About this task: Read through the data and report every line in which the word "gafas" occurs.

Dataset records:
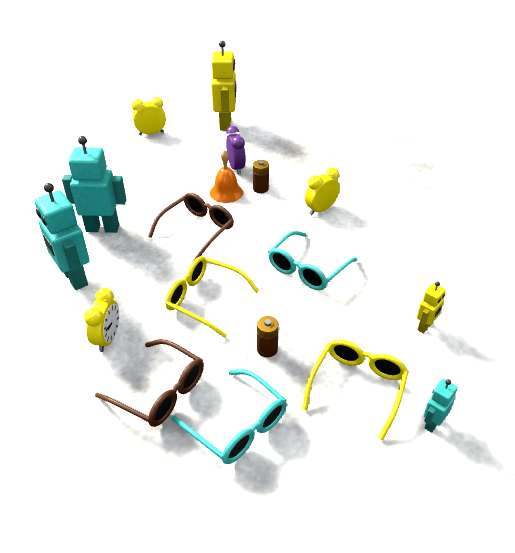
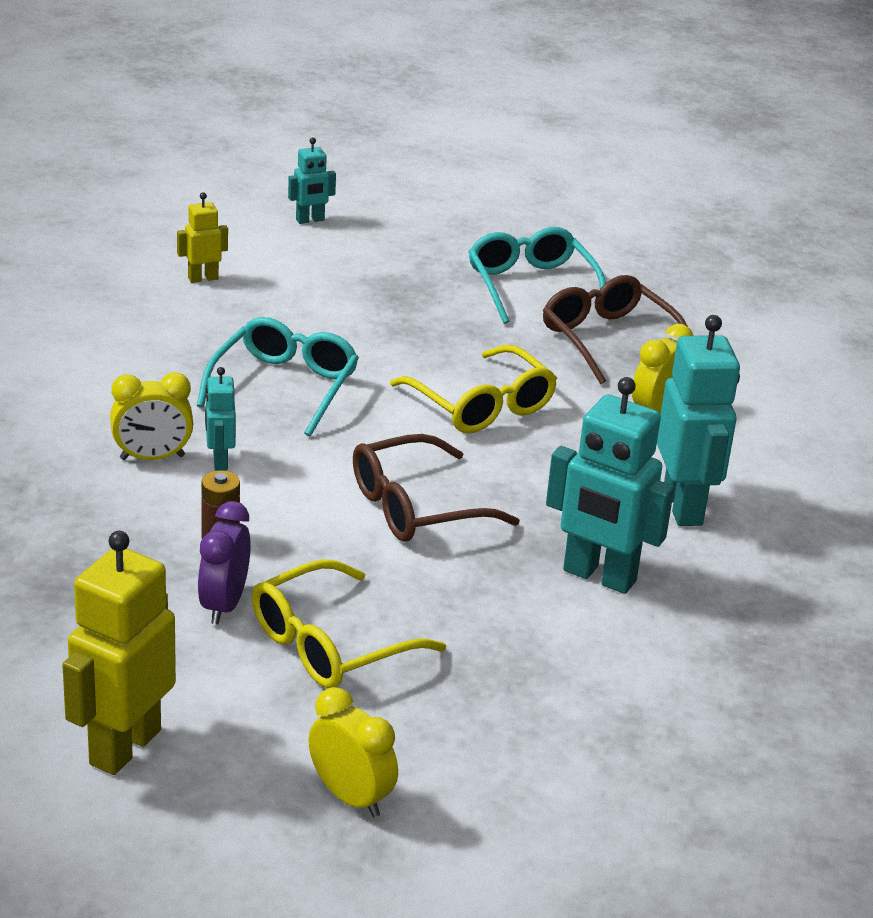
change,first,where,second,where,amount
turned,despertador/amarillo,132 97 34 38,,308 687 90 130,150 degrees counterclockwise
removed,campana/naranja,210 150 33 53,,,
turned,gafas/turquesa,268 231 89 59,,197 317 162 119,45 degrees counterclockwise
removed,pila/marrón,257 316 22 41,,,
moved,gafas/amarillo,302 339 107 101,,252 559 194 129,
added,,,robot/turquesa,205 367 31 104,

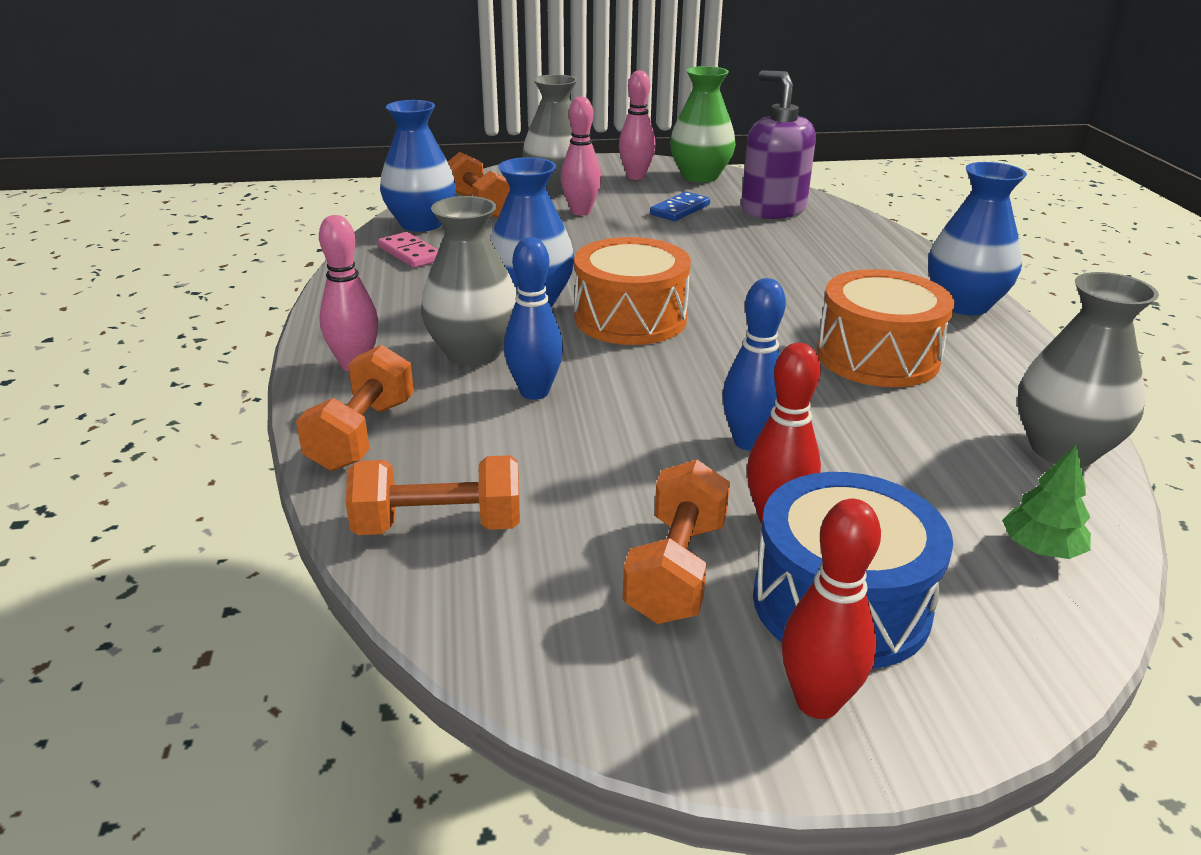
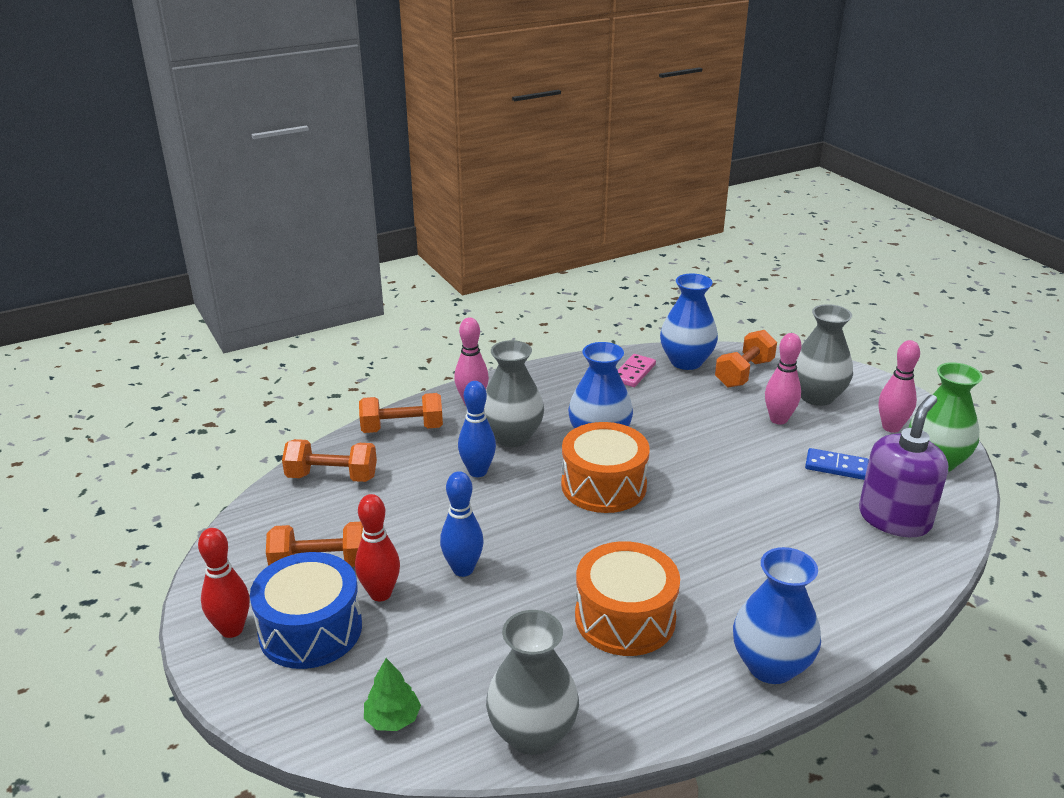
change,first,where,second,where,amount
turned,mancuerna/naranja,346 455 174 80,,282 439 95 43,60 degrees counterclockwise

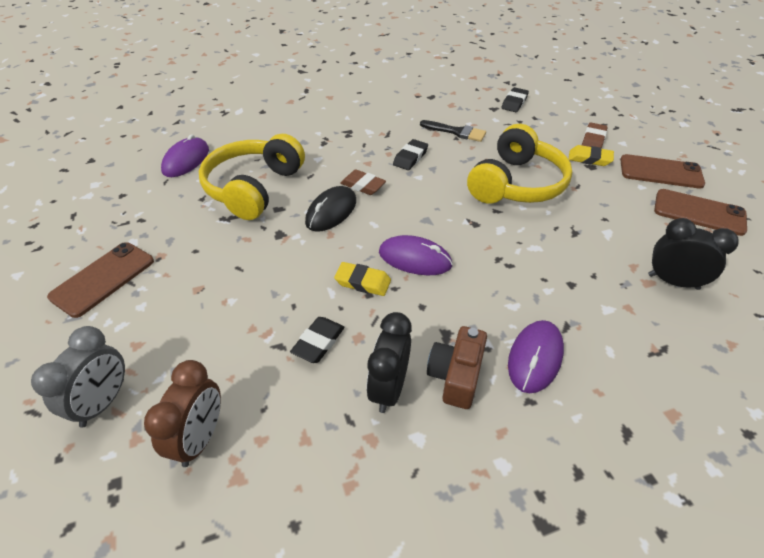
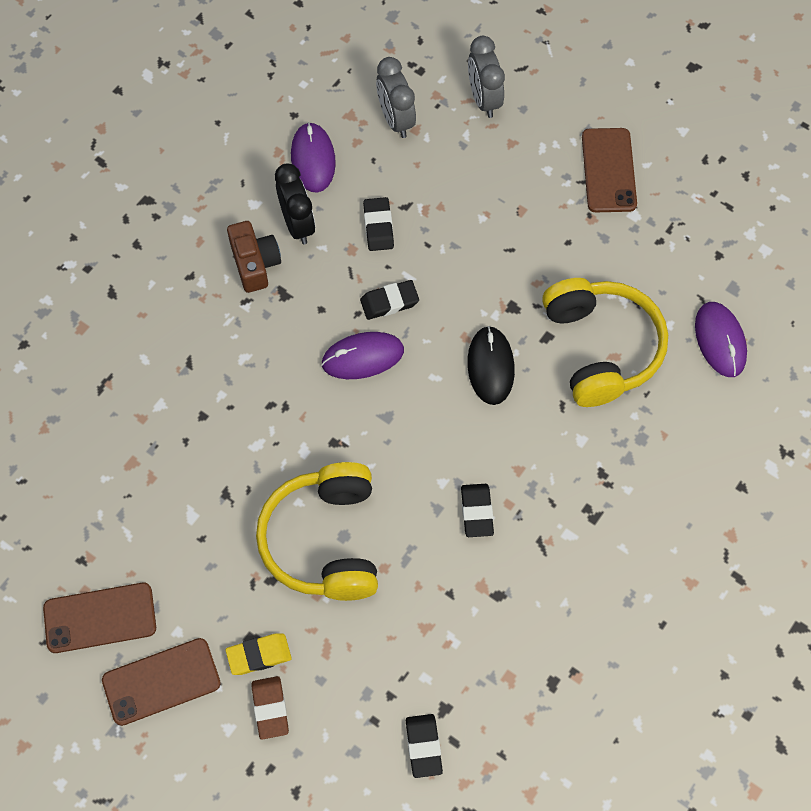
change,first,where,second,where,amount
removed,pincel/negro,420 120 66 22,,,
removed,goma de borrar/marrón,340 170 46 25,,,
removed,despertador/negro,648 218 91 72,,,
recoloured,goma de borrar/amarillo,334 262 57 34,goma de borrar/negro,360 280 59 40,
moved,ratón/morado,508 320 56 73,,291 122 45 71,
recoloured,despertador/marrón,144 360 77 107,despertador/gris,376 57 40 81,

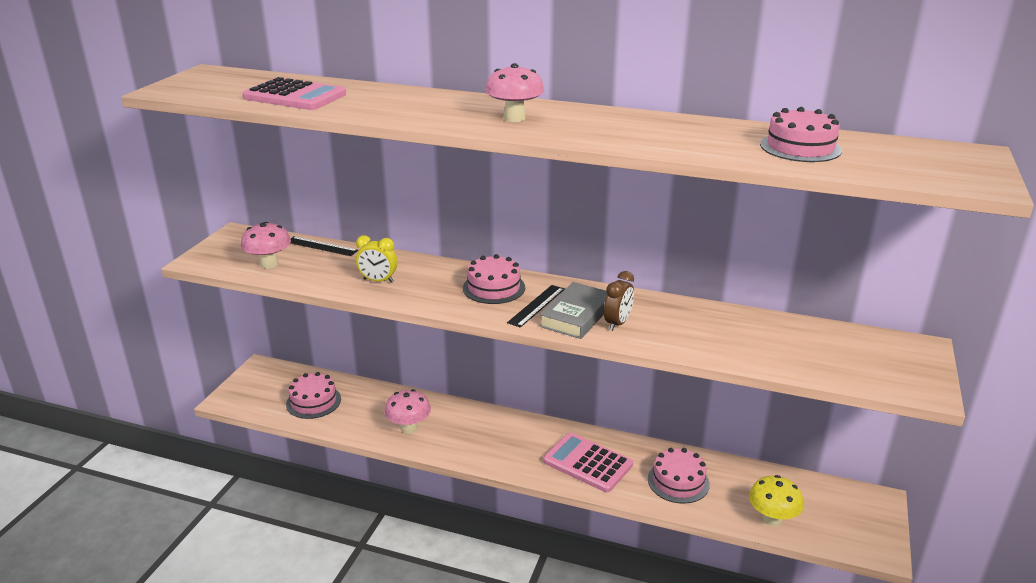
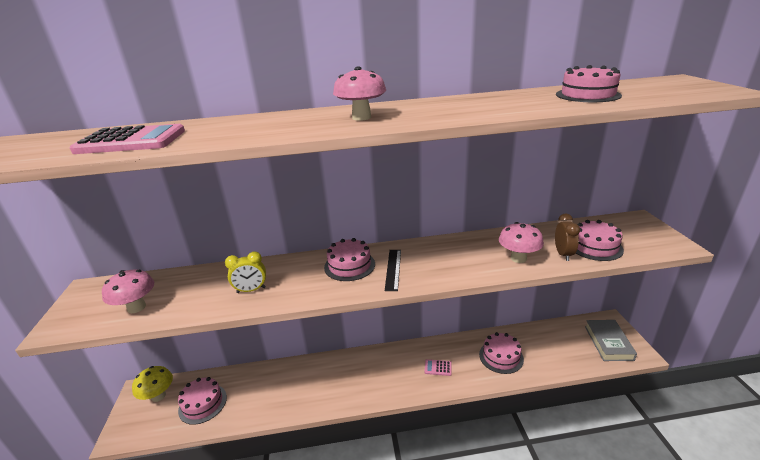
change,first,where,second,where,amount
removed,regla/negro,291 236 67 20,,,
moved,despertador/marrón,604 271 30 60,,555 213 25 48,
moved,libro/gris,539 282 68 57,,585 320 52 41,
moved,seta/rosa,384 389 47 45,,499 222 45 41,
resized,calculadora/rosa,543 433 90 59,,425 359 27 17,x0.46
moved,seta/amarillo,749 475 55 51,,132 366 41 36,
added,,,tarta/rosa,576 220 48 41,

The completed task:
turned,gafas/turquesa,268 231 89 59,,197 317 162 119,45 degrees counterclockwise
moved,gafas/amarillo,302 339 107 101,,252 559 194 129,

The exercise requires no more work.